* What the task requires: Return all of the material below word for word, leaving out the pictures.

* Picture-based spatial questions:

-=-=-=-=-

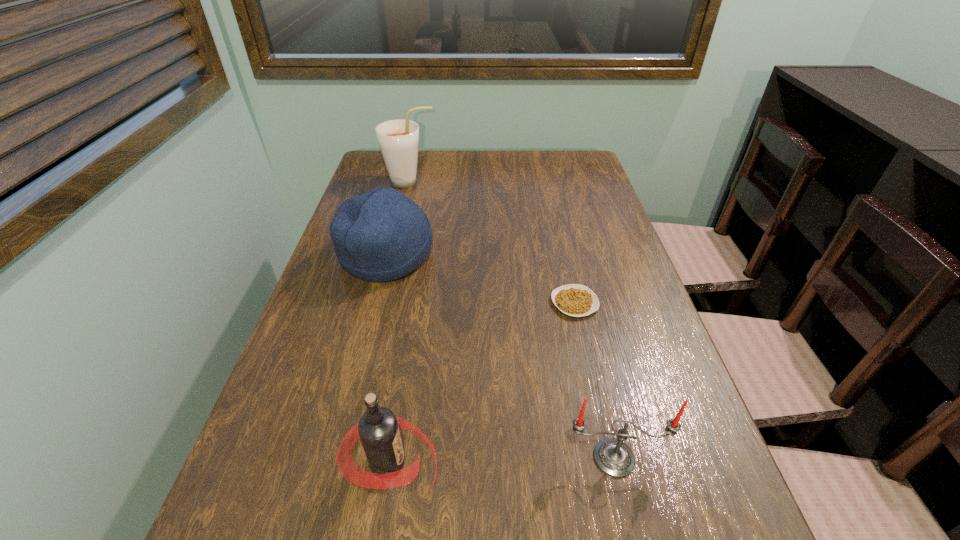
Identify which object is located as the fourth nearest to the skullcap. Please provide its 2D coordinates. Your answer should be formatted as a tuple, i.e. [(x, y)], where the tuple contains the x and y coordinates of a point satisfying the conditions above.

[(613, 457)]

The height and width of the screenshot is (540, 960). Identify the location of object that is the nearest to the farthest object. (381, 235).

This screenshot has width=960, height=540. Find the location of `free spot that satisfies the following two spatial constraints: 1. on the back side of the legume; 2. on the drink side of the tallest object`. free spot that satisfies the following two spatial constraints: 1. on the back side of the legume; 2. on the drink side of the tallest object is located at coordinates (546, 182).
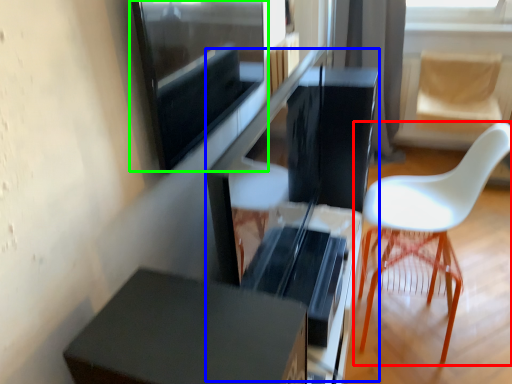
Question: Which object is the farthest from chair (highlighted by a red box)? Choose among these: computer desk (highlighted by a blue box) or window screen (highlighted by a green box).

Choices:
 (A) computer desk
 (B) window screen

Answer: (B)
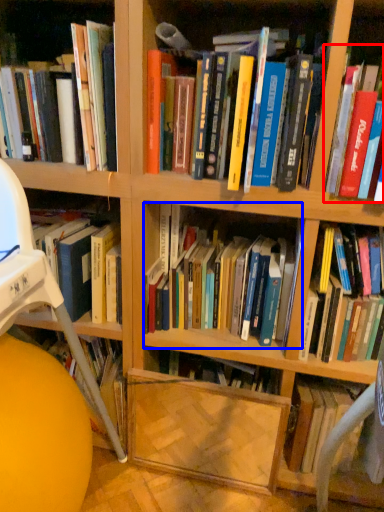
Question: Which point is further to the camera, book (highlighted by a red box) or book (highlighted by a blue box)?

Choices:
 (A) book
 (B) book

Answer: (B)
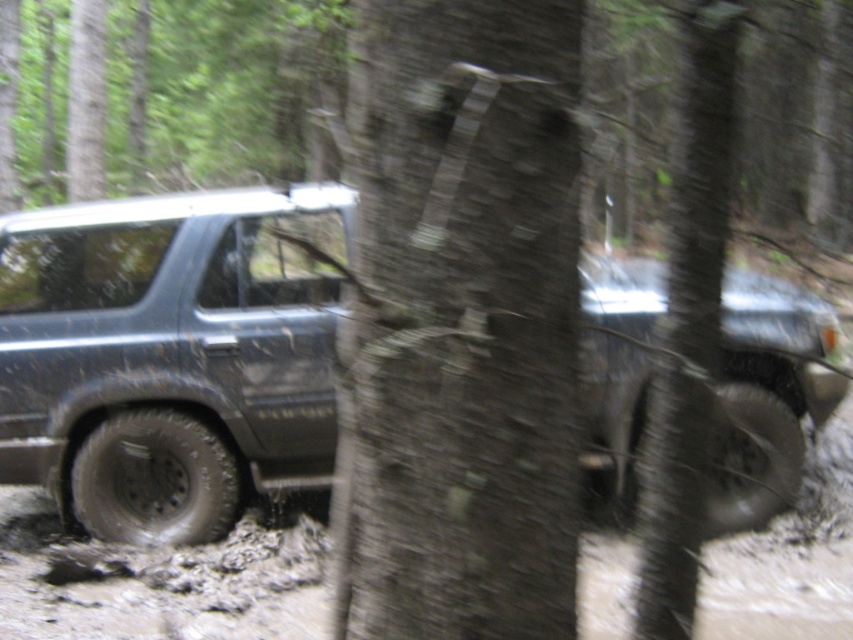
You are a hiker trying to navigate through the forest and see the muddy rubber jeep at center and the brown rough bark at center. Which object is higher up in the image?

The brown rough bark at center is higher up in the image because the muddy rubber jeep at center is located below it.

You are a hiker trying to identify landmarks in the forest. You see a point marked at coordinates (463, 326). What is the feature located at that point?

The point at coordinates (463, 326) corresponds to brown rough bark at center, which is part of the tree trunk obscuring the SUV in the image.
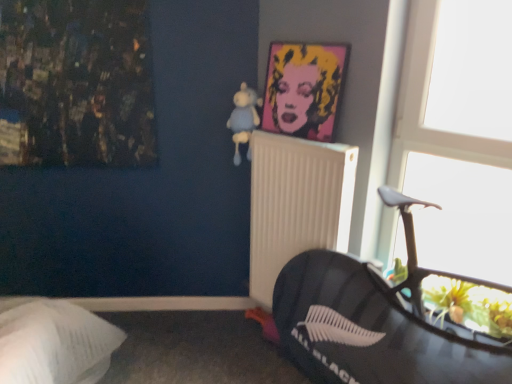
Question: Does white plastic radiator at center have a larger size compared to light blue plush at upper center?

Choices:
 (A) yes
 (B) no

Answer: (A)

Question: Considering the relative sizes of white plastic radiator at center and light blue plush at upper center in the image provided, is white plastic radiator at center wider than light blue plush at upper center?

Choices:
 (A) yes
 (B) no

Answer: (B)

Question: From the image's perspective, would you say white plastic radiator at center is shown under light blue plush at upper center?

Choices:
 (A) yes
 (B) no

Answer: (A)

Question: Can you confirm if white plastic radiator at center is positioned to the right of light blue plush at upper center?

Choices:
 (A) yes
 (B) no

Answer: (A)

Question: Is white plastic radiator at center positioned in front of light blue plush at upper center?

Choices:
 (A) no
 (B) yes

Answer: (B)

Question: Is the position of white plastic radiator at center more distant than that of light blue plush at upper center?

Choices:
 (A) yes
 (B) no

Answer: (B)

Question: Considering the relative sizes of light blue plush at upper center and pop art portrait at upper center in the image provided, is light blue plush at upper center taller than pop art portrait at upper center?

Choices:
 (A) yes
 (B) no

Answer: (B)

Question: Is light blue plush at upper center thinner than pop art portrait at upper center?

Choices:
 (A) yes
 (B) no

-=-=-=-=-

* Reply:
Identify which object is located as the fourth nearest to the skullcap. Please provide its 2D coordinates. Your answer should be formatted as a tuple, i.e. [(x, y)], where the tuple contains the x and y coordinates of a point satisfying the conditions above.

[(613, 457)]

The height and width of the screenshot is (540, 960). Identify the location of object that is the nearest to the farthest object. (381, 235).

This screenshot has width=960, height=540. Find the location of `free spot that satisfies the following two spatial constraints: 1. on the back side of the legume; 2. on the drink side of the tallest object`. free spot that satisfies the following two spatial constraints: 1. on the back side of the legume; 2. on the drink side of the tallest object is located at coordinates (546, 182).
Question: Which object is the farthest from chair (highlighted by a red box)? Choose among these: computer desk (highlighted by a blue box) or window screen (highlighted by a green box).

Choices:
 (A) computer desk
 (B) window screen

Answer: (B)
Question: Which point is further to the camera, book (highlighted by a red box) or book (highlighted by a blue box)?

Choices:
 (A) book
 (B) book

Answer: (B)
You are a hiker trying to navigate through the forest and see the muddy rubber jeep at center and the brown rough bark at center. Which object is higher up in the image?

The brown rough bark at center is higher up in the image because the muddy rubber jeep at center is located below it.

You are a hiker trying to identify landmarks in the forest. You see a point marked at coordinates (463, 326). What is the feature located at that point?

The point at coordinates (463, 326) corresponds to brown rough bark at center, which is part of the tree trunk obscuring the SUV in the image.
Question: Does white plastic radiator at center have a larger size compared to light blue plush at upper center?

Choices:
 (A) yes
 (B) no

Answer: (A)

Question: Considering the relative sizes of white plastic radiator at center and light blue plush at upper center in the image provided, is white plastic radiator at center wider than light blue plush at upper center?

Choices:
 (A) yes
 (B) no

Answer: (B)

Question: From the image's perspective, would you say white plastic radiator at center is shown under light blue plush at upper center?

Choices:
 (A) yes
 (B) no

Answer: (A)

Question: Can you confirm if white plastic radiator at center is positioned to the right of light blue plush at upper center?

Choices:
 (A) yes
 (B) no

Answer: (A)

Question: Is white plastic radiator at center positioned in front of light blue plush at upper center?

Choices:
 (A) no
 (B) yes

Answer: (B)

Question: Is the position of white plastic radiator at center more distant than that of light blue plush at upper center?

Choices:
 (A) yes
 (B) no

Answer: (B)

Question: Considering the relative sizes of light blue plush at upper center and pop art portrait at upper center in the image provided, is light blue plush at upper center taller than pop art portrait at upper center?

Choices:
 (A) yes
 (B) no

Answer: (B)

Question: Is light blue plush at upper center thinner than pop art portrait at upper center?

Choices:
 (A) yes
 (B) no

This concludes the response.